> **Data excerpts**
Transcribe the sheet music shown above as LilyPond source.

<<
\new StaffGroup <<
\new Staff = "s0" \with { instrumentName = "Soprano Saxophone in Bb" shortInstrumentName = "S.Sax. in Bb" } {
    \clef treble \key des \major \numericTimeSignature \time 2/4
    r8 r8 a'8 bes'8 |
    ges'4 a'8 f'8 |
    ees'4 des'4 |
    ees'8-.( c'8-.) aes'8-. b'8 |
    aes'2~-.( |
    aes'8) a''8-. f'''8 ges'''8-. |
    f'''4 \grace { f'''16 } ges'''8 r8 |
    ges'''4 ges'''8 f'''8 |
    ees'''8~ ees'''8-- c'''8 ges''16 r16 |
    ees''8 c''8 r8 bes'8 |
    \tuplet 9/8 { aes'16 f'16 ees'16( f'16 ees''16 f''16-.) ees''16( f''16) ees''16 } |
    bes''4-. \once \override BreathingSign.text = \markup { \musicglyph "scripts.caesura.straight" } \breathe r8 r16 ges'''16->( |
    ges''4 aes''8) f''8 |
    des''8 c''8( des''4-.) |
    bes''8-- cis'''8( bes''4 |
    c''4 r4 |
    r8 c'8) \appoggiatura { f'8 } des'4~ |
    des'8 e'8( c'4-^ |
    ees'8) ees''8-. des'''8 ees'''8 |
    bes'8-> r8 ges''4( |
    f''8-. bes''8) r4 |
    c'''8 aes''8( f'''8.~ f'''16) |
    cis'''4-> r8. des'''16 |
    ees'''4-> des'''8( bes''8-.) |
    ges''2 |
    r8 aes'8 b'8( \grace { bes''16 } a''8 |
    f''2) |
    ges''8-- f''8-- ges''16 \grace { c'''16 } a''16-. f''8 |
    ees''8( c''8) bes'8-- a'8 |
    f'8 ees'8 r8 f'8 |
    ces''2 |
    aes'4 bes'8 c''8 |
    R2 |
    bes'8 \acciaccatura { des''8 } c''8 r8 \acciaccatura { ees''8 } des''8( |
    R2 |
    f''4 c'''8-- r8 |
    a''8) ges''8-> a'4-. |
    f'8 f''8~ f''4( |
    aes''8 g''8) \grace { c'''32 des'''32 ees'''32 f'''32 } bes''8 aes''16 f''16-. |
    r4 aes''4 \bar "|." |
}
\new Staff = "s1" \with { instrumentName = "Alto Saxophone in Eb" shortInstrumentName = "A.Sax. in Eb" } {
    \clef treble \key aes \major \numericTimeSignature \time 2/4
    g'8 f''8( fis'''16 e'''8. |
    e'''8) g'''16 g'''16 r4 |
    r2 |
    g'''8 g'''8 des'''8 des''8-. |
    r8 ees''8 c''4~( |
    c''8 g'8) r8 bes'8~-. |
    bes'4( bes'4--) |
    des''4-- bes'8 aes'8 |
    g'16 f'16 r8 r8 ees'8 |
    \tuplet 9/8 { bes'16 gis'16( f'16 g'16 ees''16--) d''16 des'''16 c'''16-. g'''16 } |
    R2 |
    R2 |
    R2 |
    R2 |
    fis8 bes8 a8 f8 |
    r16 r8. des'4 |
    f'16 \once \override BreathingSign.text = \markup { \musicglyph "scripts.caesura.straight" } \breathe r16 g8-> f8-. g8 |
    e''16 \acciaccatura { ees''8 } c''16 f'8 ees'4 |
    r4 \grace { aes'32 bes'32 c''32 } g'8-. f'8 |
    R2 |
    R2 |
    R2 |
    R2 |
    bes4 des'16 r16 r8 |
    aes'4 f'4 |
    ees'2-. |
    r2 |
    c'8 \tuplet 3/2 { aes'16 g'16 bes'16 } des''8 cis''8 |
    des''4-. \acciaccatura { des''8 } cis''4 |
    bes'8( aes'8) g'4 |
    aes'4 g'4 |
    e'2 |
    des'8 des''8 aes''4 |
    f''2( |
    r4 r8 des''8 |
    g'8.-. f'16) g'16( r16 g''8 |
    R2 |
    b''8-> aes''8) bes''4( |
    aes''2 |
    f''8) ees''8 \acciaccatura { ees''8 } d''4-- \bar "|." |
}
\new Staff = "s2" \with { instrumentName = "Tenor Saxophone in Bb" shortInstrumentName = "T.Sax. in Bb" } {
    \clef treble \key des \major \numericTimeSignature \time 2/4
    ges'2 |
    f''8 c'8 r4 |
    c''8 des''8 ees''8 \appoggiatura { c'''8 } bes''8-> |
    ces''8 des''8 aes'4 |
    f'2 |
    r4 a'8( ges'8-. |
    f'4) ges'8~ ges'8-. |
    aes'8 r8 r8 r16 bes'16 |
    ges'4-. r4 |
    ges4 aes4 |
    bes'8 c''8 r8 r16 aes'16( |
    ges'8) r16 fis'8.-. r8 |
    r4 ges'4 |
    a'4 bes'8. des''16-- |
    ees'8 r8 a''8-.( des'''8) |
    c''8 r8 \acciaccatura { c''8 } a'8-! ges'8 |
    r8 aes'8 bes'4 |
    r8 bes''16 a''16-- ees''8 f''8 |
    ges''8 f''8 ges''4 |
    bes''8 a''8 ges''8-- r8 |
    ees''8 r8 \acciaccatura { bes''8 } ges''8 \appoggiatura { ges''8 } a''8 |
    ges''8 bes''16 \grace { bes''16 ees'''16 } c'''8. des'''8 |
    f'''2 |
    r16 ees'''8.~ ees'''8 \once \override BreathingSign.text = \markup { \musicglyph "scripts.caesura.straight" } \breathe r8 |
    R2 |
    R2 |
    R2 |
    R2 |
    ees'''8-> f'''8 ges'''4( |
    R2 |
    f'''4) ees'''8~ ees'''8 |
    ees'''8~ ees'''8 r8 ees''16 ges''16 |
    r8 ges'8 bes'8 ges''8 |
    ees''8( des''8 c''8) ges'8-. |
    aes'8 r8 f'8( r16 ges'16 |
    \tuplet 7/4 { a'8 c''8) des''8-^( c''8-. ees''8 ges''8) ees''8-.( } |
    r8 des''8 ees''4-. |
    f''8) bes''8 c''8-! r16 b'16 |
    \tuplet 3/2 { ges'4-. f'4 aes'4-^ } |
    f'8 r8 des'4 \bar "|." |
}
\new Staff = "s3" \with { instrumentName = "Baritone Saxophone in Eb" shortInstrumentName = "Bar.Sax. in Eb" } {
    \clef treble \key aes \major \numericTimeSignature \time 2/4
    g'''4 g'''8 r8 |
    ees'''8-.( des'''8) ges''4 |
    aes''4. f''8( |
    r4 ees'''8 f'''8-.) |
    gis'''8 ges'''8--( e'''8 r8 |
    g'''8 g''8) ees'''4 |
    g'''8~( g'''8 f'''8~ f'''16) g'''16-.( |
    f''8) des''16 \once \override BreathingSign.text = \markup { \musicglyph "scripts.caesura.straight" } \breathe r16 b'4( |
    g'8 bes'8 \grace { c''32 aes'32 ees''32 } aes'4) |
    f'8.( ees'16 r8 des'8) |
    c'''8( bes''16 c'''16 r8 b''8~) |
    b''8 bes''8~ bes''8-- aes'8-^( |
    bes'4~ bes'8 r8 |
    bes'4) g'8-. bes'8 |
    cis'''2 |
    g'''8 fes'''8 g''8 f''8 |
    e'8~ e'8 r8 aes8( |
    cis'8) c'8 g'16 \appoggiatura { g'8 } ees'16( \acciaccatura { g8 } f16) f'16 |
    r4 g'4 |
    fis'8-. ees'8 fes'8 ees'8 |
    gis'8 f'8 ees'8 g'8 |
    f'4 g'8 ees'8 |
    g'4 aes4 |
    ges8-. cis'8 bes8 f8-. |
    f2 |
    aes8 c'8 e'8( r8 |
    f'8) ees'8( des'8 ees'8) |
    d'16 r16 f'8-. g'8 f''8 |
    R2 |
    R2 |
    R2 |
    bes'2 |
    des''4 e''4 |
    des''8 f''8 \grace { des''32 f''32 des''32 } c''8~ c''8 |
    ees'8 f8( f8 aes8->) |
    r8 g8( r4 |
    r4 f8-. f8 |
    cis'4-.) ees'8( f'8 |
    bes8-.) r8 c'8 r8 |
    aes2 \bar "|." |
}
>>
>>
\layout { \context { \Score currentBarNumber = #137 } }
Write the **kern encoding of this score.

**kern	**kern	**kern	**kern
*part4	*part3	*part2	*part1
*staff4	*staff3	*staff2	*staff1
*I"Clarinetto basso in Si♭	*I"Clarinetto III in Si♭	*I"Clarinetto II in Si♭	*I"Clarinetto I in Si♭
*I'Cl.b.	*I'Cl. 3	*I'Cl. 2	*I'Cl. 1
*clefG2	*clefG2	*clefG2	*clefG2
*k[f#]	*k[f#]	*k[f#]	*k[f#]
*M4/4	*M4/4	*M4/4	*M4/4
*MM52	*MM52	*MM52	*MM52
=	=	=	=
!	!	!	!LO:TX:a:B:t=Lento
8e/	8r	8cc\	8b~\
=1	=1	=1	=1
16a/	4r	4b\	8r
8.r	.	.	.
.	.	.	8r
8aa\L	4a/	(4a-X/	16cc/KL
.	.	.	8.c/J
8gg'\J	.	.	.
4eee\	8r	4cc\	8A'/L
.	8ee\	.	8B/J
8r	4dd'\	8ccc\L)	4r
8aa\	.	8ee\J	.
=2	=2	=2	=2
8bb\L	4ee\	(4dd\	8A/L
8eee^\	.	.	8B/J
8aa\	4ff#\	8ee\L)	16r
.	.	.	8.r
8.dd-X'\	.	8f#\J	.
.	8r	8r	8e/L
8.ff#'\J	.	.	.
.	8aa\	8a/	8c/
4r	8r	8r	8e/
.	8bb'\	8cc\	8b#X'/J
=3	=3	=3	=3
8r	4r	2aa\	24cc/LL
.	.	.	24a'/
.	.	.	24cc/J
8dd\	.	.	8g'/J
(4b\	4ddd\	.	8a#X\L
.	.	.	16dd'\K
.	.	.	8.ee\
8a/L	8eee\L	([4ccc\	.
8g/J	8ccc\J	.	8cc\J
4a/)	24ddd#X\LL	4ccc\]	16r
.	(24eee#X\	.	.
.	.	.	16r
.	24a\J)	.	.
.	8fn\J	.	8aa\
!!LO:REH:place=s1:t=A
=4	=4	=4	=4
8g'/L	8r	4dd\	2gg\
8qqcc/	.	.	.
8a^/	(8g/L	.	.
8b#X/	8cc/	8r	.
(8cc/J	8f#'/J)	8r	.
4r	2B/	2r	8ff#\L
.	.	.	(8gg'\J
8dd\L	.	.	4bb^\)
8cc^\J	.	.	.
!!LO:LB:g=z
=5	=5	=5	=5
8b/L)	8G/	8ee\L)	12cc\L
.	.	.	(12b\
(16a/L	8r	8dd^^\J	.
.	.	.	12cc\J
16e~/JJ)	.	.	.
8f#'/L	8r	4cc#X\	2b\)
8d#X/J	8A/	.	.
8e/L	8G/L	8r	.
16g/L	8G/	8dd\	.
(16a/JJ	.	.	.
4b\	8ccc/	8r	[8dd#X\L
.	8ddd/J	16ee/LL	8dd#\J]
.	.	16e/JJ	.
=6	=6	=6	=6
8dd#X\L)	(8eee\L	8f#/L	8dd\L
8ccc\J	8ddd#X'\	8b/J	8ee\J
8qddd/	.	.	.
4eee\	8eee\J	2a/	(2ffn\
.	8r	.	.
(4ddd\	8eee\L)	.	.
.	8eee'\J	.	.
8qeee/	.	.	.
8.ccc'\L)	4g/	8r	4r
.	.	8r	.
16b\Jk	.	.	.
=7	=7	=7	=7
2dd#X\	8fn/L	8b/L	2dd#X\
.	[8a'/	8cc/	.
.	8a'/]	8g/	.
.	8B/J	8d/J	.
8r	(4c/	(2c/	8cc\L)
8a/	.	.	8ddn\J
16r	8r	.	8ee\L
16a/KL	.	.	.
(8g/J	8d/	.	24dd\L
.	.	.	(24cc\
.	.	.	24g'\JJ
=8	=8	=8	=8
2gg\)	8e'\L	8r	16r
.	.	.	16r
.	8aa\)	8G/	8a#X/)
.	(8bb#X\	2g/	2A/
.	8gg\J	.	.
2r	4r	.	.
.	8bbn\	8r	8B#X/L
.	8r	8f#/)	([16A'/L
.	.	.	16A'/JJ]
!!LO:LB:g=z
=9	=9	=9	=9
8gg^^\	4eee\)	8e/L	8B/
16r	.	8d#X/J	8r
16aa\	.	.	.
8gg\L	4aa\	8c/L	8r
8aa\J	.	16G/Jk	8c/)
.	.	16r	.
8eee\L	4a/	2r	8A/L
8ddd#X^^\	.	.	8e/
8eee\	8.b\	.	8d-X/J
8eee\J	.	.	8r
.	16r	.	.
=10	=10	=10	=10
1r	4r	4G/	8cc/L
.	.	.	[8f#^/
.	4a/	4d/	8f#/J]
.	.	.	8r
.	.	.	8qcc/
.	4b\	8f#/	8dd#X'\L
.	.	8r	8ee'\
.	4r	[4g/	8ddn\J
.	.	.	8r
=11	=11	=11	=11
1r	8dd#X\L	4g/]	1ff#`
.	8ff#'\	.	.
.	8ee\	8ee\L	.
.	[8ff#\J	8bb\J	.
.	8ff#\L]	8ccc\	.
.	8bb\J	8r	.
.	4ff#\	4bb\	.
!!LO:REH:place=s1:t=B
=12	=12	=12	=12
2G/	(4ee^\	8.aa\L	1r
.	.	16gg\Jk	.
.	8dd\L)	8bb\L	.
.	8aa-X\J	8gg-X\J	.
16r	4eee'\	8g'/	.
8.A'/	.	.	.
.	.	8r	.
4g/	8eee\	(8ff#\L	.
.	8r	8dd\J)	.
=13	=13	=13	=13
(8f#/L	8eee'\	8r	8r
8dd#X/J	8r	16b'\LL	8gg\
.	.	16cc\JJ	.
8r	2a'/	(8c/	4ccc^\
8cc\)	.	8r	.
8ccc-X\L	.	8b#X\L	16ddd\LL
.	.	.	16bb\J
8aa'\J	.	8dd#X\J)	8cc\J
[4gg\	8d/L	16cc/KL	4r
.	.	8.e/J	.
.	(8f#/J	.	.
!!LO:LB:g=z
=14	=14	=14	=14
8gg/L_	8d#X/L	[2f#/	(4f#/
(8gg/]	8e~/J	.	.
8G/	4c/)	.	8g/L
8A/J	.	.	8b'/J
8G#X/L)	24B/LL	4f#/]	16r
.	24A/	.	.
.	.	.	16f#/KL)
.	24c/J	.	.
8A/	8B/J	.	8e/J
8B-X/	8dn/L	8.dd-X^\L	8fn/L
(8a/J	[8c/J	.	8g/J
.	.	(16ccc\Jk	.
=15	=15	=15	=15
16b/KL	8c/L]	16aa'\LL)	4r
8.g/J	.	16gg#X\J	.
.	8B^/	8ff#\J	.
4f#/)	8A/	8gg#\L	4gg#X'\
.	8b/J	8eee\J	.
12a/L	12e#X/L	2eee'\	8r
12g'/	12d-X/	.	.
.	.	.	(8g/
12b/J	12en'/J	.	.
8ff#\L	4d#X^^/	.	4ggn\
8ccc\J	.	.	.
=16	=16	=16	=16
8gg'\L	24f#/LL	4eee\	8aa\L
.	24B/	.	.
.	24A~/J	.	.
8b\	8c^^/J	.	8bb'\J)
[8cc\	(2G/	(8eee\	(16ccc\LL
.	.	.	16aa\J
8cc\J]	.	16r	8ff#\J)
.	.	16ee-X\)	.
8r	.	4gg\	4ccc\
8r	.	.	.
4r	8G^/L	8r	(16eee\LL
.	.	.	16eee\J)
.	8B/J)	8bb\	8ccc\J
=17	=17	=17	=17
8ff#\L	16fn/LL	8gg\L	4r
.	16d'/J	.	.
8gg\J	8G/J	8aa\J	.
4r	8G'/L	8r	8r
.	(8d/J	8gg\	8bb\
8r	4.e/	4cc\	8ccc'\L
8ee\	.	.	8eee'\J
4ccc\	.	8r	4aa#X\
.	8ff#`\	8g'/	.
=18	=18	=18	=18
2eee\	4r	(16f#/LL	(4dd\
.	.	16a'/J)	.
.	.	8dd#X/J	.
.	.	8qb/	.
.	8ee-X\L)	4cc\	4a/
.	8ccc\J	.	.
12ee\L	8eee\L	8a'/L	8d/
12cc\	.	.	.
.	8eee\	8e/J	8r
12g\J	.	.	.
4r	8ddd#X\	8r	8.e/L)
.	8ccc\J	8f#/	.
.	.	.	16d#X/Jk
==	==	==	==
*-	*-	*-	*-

> **Problem to work on**
Collect every line of the items that contains the string "appoggiatura". Case counts.

> **Exercise output**
    r8 c'8) \appoggiatura { f'8 } des'4~ |
    c''8 des''8 ees''8 \appoggiatura { c'''8 } bes''8-> |
    ees''8 r8 \acciaccatura { bes''8 } ges''8 \appoggiatura { ges''8 } a''8 |
    cis'8) c'8 g'16 \appoggiatura { g'8 } ees'16( \acciaccatura { g8 } f16) f'16 |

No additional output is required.